[THE TASK]
What lines of the data hold the string "black"? Copy them all.

[GIVEN INFORMATION Boundary: Start]

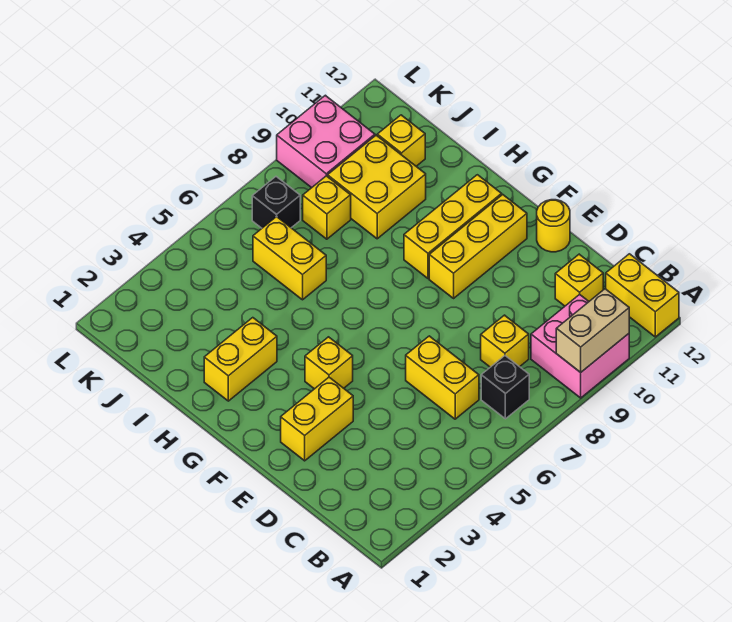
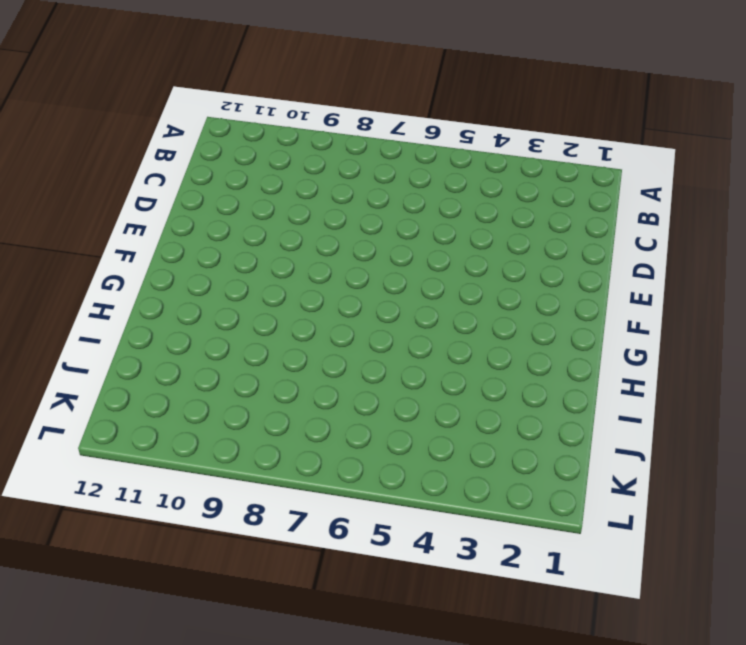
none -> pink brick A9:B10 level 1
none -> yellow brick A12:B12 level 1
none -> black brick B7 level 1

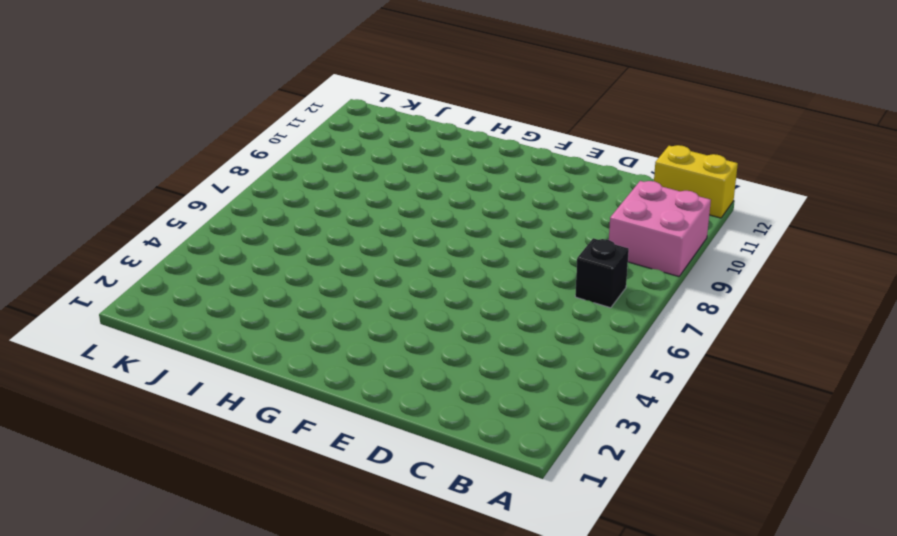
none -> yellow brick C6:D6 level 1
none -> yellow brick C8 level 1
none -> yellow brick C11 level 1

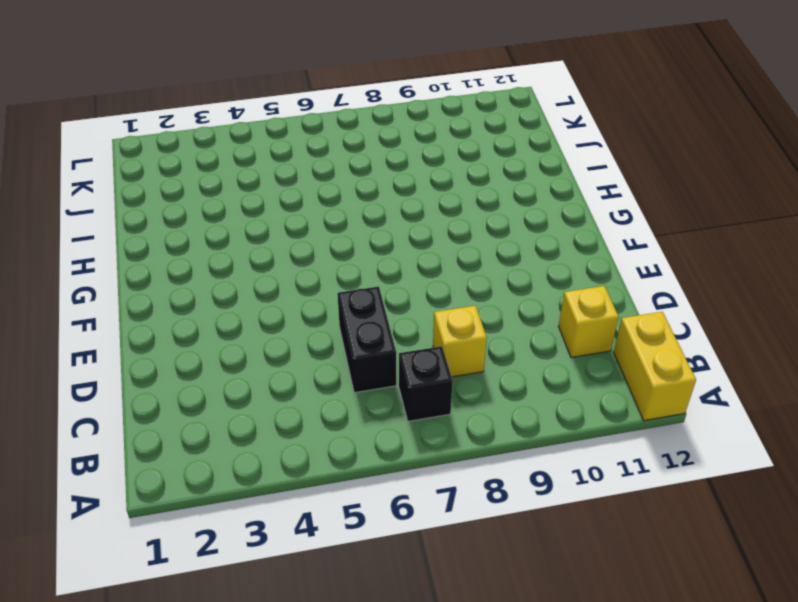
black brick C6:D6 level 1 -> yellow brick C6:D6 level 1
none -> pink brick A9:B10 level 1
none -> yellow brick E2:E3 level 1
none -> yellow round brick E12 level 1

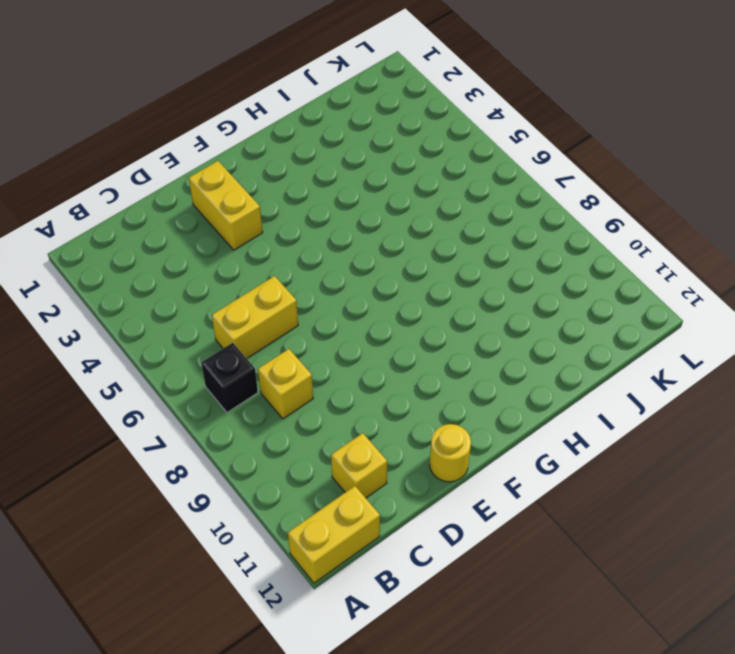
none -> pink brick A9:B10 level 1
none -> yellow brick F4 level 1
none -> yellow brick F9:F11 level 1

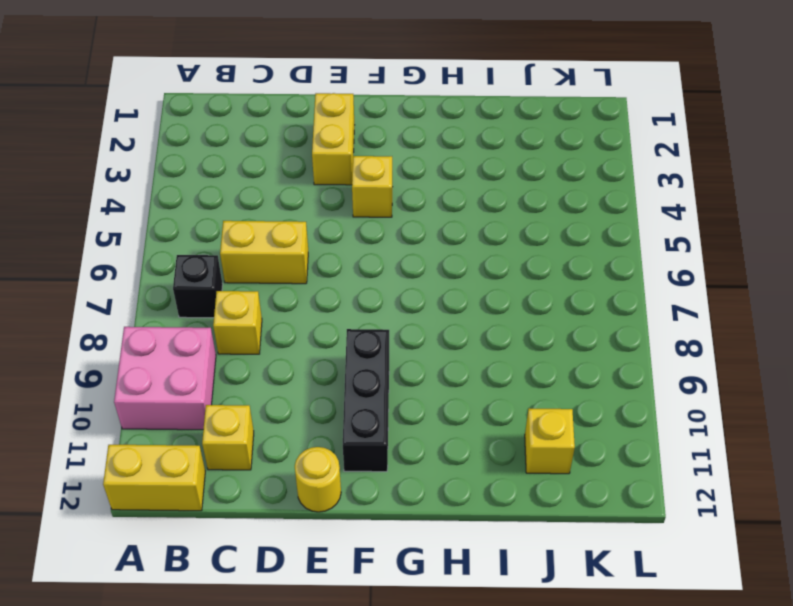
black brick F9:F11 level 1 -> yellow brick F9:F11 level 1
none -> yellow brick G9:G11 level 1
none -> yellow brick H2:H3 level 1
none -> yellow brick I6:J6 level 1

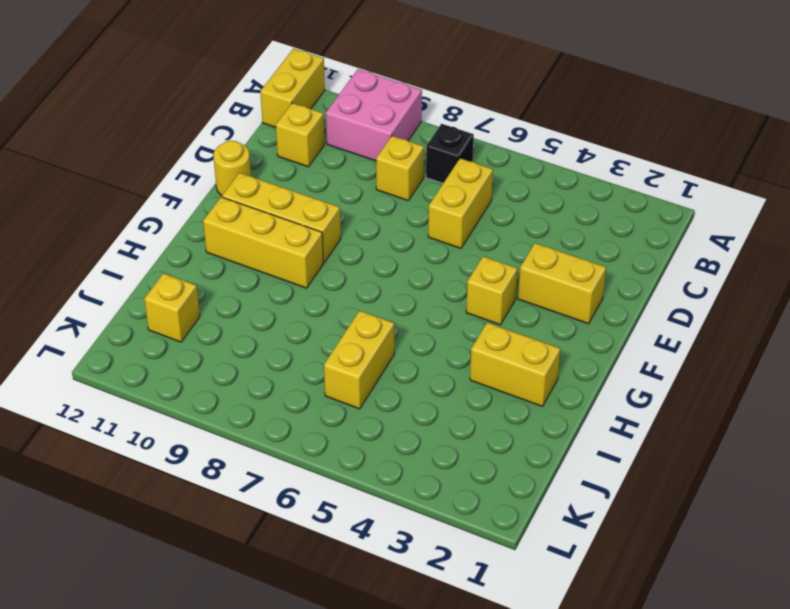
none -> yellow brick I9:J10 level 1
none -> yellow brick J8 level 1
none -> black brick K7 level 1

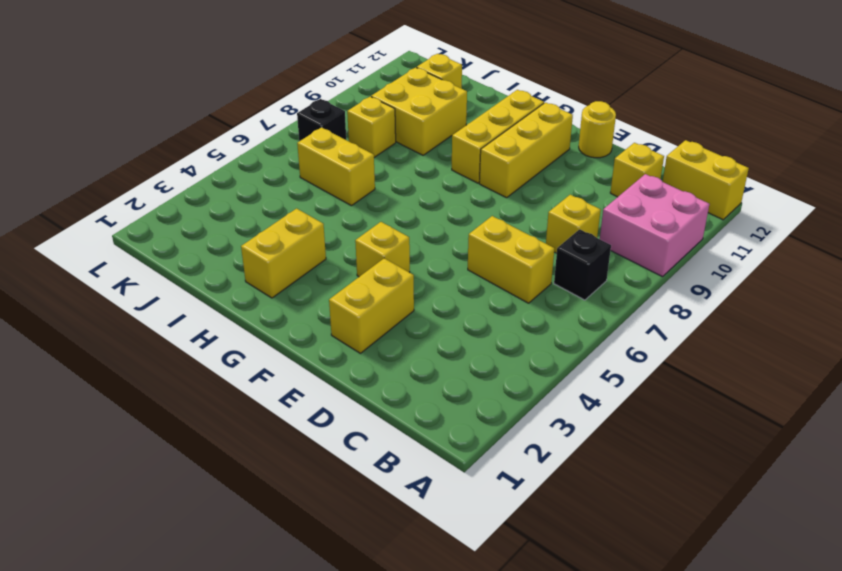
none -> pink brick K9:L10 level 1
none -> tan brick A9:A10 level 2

[GIVEN INFORMATION Boundary: End]

[TASK RESULT]
none -> black brick B7 level 1
black brick C6:D6 level 1 -> yellow brick C6:D6 level 1
black brick F9:F11 level 1 -> yellow brick F9:F11 level 1
none -> black brick K7 level 1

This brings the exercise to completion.